Aim of the task:
Within the records that follow, restate exactly the lines from the line with "red brick E10:E11" down to the line with "yellow plate H3:I3", including both. Omit the pictures.

The data:
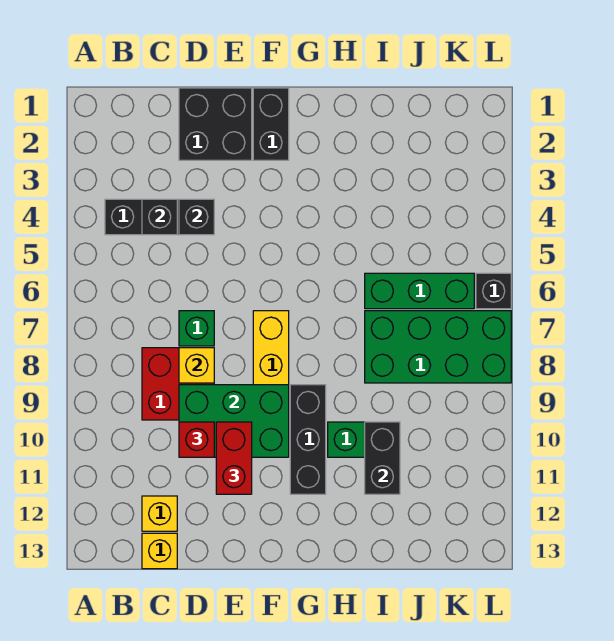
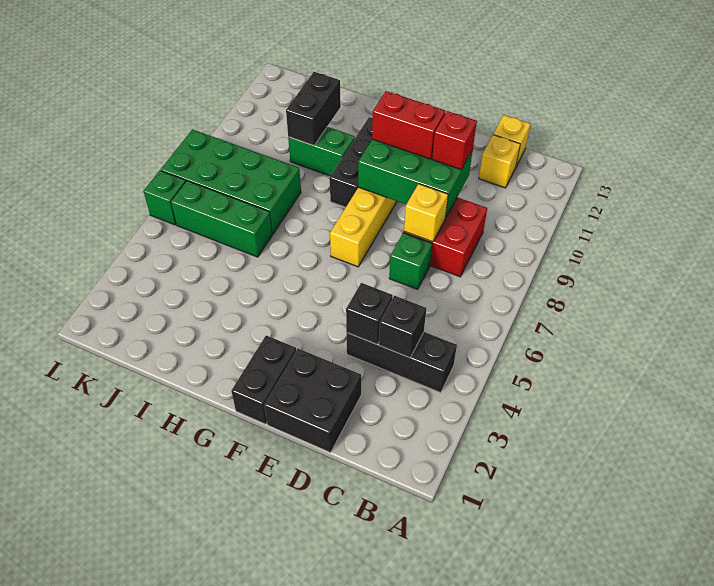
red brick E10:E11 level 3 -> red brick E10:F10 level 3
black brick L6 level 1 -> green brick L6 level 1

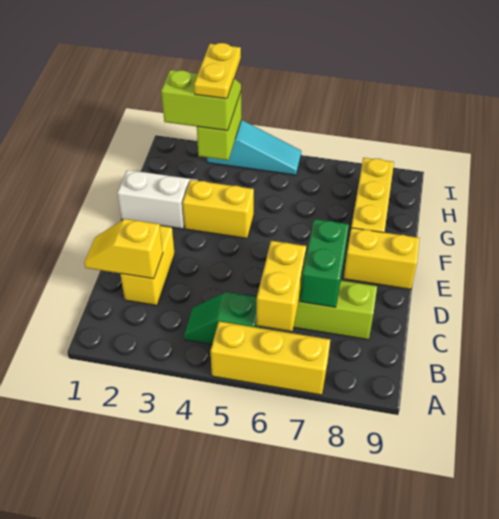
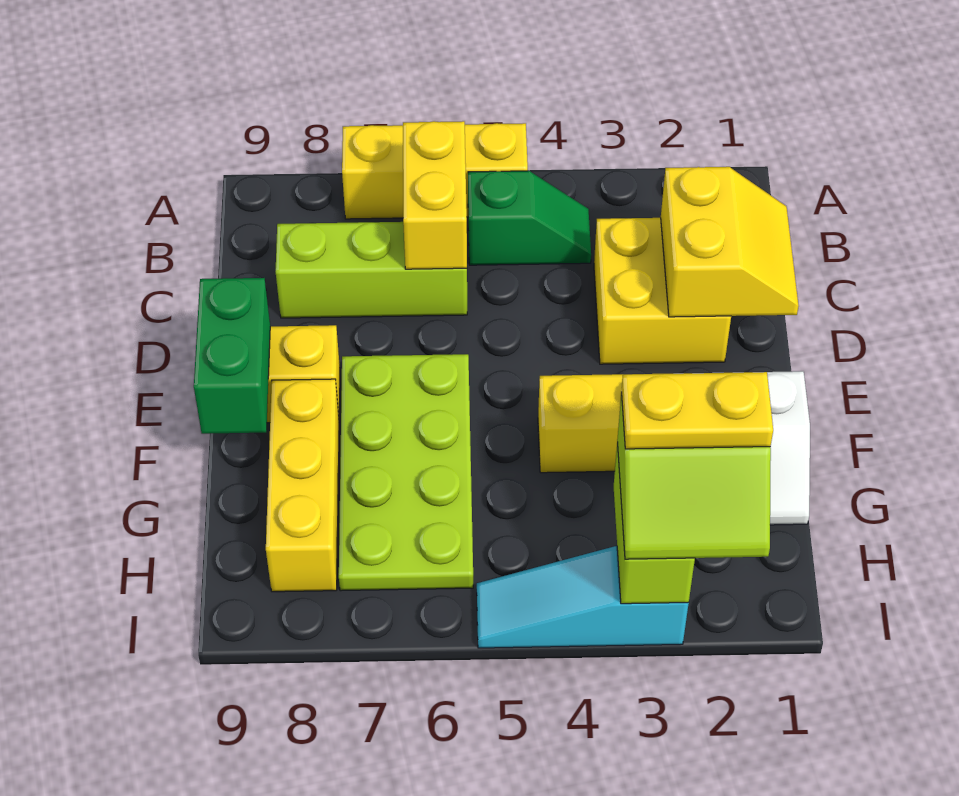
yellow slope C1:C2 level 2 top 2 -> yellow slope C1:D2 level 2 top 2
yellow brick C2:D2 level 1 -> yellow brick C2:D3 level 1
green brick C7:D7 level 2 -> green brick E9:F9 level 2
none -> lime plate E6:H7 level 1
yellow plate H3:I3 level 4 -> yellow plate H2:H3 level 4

==

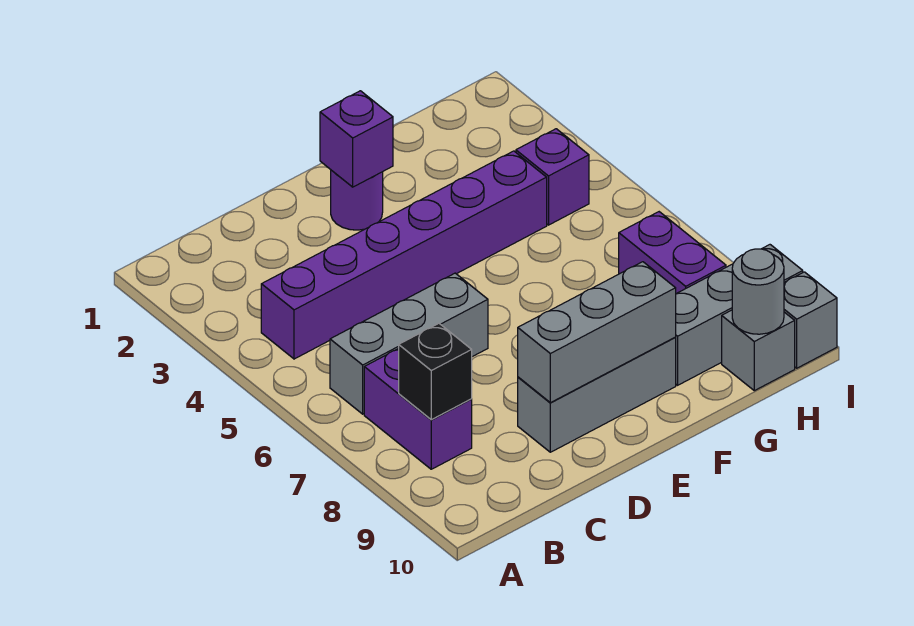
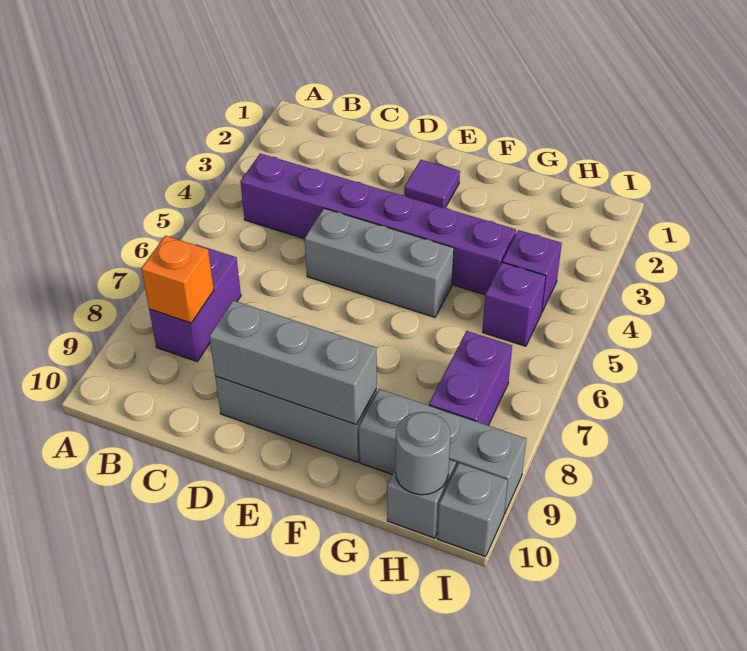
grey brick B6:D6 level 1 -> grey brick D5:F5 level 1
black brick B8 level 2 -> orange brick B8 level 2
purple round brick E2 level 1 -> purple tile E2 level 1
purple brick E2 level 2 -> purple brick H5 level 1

* * *

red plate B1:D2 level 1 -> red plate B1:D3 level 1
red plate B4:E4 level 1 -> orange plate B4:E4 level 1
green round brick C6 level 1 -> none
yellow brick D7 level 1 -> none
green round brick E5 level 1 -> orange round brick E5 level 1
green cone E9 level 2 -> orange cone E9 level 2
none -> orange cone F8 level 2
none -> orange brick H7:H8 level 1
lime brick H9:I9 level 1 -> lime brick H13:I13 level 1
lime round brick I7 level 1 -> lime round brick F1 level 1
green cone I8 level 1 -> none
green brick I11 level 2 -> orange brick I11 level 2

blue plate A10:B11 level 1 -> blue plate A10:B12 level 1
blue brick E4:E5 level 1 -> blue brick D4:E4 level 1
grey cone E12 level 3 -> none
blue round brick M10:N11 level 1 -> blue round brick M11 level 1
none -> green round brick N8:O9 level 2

Exercise response:
red brick E10:E11 level 3 -> red brick E10:F10 level 3
black brick L6 level 1 -> green brick L6 level 1

yellow slope C1:C2 level 2 top 2 -> yellow slope C1:D2 level 2 top 2
yellow brick C2:D2 level 1 -> yellow brick C2:D3 level 1
green brick C7:D7 level 2 -> green brick E9:F9 level 2
none -> lime plate E6:H7 level 1
yellow plate H3:I3 level 4 -> yellow plate H2:H3 level 4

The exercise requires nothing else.